== Work required ==
Look in the material below for the line with "RoyalPurpleCake | <927,284>" and the line with "delete | EbonyPencil", then set down exactly those two lines and all lines between, nothing more.

== Data excerpts ==
○ ○ ○ ○ ○
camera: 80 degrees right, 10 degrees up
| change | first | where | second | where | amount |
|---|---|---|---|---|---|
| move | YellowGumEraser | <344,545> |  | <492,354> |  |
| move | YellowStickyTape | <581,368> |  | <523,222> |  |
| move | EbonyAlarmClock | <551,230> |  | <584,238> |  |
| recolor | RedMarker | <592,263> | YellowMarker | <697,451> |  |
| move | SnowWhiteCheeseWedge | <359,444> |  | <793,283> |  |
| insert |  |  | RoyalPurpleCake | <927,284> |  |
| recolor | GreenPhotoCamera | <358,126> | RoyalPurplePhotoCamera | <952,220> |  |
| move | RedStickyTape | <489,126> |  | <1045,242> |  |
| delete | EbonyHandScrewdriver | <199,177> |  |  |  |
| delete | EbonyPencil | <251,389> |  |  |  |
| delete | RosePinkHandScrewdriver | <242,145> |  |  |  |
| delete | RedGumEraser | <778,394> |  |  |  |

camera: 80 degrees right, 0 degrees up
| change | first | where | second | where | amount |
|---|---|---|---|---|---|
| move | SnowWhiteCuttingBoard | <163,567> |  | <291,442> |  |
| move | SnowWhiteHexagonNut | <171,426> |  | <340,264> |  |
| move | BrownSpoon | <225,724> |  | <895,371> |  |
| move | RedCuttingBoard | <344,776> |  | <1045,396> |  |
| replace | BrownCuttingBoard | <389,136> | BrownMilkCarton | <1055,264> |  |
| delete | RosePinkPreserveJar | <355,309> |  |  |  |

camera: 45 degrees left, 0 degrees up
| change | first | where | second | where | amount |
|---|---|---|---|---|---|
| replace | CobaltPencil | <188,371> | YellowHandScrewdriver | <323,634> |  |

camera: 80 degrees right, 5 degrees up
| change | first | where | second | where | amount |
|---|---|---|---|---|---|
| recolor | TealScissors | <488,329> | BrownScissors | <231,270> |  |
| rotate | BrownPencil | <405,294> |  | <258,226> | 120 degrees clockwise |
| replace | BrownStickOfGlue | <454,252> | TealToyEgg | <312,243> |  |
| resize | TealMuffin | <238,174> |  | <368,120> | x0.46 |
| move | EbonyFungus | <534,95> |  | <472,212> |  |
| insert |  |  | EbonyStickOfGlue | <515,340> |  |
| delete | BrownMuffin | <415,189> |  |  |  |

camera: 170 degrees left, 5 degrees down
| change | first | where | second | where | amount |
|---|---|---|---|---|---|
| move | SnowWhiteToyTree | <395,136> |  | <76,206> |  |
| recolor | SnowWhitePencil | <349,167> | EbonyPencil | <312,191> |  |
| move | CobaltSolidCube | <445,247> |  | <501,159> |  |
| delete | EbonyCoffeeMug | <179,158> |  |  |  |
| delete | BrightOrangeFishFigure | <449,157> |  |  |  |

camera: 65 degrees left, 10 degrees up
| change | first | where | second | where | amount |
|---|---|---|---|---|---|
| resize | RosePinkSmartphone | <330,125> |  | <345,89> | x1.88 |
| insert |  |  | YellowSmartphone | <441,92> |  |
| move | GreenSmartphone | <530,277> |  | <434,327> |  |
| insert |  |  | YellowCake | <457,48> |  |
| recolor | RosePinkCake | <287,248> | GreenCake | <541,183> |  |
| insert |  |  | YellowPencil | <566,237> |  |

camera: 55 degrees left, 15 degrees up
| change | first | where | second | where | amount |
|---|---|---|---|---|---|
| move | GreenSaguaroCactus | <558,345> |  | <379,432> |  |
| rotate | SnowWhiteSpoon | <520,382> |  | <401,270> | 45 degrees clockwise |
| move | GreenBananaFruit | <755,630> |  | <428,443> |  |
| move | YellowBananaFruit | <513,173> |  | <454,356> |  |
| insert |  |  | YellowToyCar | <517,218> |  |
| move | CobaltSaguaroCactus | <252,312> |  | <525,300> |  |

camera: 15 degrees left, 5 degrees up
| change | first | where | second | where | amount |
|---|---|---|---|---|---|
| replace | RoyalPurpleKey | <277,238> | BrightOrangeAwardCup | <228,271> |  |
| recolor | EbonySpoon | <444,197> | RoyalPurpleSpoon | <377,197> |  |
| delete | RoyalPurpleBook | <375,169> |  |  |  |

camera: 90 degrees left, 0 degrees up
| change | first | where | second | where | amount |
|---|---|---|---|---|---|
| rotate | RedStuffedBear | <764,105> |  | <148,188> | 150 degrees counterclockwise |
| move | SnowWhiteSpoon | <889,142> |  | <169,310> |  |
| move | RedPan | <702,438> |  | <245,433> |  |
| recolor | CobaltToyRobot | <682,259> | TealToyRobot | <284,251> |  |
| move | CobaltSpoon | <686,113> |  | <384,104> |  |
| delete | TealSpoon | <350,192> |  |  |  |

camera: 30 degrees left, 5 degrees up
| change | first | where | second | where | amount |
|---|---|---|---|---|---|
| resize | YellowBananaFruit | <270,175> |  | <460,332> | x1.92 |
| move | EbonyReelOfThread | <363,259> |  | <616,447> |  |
○ ○ ○ ○ ○
== Task response ==
| insert |  |  | RoyalPurpleCake | <927,284> |  |
| recolor | GreenPhotoCamera | <358,126> | RoyalPurplePhotoCamera | <952,220> |  |
| move | RedStickyTape | <489,126> |  | <1045,242> |  |
| delete | EbonyHandScrewdriver | <199,177> |  |  |  |
| delete | EbonyPencil | <251,389> |  |  |  |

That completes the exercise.